begin Entries provided

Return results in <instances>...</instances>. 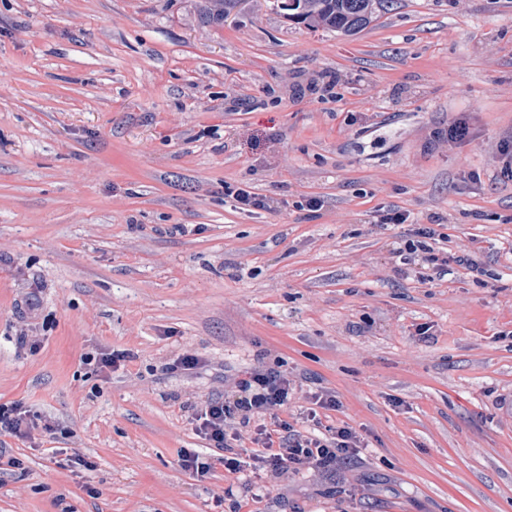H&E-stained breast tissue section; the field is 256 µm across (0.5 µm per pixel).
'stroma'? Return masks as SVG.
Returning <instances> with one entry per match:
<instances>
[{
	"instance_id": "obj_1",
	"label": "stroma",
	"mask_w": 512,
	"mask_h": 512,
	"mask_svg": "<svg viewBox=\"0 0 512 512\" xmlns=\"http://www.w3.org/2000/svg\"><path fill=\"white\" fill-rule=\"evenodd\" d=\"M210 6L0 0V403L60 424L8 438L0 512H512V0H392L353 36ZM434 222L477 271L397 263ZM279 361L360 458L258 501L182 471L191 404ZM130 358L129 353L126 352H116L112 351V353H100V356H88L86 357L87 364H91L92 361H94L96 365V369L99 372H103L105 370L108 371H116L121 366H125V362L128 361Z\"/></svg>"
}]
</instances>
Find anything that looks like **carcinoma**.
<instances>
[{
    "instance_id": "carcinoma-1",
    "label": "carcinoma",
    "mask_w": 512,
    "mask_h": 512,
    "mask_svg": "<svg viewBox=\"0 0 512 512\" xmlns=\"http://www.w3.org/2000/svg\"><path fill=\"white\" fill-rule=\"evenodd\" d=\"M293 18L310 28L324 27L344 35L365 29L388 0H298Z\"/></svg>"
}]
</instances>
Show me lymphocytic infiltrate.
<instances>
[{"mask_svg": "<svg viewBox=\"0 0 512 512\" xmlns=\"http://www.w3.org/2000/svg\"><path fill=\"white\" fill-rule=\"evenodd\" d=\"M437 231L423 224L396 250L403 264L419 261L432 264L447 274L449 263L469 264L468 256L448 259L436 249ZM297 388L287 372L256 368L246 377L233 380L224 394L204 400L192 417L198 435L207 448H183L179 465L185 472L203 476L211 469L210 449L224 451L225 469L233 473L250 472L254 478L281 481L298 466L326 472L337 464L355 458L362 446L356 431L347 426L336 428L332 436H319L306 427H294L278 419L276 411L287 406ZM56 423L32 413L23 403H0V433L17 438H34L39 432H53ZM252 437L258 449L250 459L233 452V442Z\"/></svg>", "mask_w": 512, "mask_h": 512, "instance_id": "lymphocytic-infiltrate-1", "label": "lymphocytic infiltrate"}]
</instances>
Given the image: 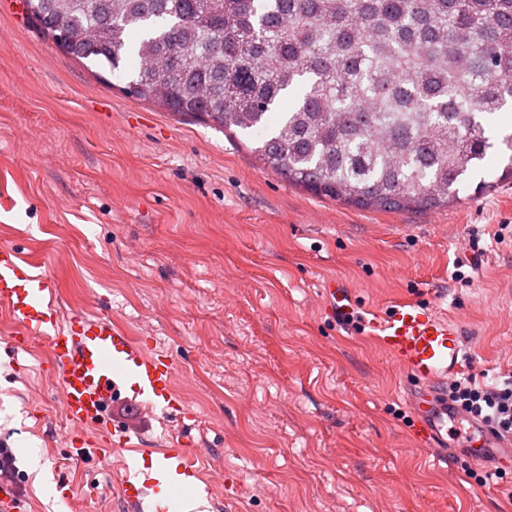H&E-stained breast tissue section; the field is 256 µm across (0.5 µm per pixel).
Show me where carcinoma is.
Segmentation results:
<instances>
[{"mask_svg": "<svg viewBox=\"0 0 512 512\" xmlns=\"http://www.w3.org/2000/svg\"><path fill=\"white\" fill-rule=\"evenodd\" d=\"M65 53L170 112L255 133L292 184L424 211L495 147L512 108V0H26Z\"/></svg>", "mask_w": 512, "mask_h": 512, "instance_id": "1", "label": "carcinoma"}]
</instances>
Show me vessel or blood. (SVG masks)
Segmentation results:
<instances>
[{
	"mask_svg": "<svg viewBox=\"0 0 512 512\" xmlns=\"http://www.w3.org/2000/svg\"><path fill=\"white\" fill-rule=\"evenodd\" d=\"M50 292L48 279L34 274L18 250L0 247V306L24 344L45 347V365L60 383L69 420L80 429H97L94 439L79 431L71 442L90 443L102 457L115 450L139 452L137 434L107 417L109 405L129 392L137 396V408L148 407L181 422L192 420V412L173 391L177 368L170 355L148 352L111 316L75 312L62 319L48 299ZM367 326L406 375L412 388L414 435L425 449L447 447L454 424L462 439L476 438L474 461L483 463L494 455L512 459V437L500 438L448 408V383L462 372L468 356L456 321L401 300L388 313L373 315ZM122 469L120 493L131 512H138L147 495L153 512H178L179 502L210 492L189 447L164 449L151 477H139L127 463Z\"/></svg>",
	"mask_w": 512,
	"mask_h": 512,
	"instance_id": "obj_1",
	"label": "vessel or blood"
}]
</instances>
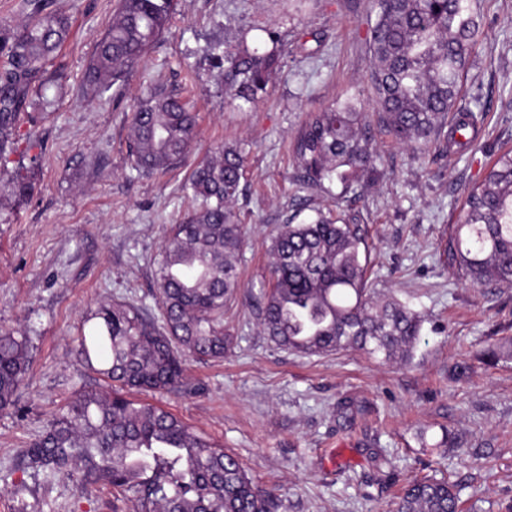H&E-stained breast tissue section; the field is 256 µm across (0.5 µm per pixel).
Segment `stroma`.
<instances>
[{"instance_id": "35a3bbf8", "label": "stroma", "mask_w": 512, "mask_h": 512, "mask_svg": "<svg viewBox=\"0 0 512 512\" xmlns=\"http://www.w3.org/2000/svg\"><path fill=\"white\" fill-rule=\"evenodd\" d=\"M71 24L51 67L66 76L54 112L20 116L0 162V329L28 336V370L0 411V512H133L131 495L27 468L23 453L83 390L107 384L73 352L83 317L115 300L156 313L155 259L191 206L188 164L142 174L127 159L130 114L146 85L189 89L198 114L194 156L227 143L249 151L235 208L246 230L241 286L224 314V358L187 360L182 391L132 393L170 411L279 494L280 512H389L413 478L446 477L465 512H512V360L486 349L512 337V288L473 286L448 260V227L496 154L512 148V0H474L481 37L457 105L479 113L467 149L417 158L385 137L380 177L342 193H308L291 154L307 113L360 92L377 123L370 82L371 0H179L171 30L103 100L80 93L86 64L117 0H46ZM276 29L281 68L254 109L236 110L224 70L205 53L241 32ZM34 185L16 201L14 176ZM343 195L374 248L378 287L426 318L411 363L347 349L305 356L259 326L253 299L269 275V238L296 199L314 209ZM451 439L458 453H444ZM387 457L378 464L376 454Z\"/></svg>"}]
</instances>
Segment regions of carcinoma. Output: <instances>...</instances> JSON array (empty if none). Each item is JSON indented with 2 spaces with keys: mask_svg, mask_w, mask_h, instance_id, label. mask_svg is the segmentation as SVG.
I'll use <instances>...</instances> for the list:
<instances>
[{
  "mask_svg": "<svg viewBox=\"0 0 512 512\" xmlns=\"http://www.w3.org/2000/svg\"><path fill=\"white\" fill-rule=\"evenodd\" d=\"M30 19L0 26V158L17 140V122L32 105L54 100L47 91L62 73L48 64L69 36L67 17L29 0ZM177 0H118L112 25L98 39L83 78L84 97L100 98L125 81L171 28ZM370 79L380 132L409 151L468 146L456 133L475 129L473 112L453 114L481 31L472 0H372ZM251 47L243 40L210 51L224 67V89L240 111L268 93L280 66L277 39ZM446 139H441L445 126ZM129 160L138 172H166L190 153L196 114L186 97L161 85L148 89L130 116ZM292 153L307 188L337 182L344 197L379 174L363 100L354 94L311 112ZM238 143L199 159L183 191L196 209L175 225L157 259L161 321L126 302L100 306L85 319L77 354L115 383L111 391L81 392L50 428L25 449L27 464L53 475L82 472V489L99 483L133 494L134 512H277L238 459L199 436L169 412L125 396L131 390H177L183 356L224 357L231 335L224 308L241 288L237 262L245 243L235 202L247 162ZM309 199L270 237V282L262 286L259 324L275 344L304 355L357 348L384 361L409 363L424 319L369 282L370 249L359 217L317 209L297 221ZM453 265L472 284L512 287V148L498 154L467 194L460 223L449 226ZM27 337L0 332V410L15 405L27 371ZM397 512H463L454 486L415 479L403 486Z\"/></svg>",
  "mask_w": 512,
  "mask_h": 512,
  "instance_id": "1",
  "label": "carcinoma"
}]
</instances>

end Entries provided

- Requirements
From the records above, how many lines include the word "blood"? Only the number is wanted.

- Written reply
2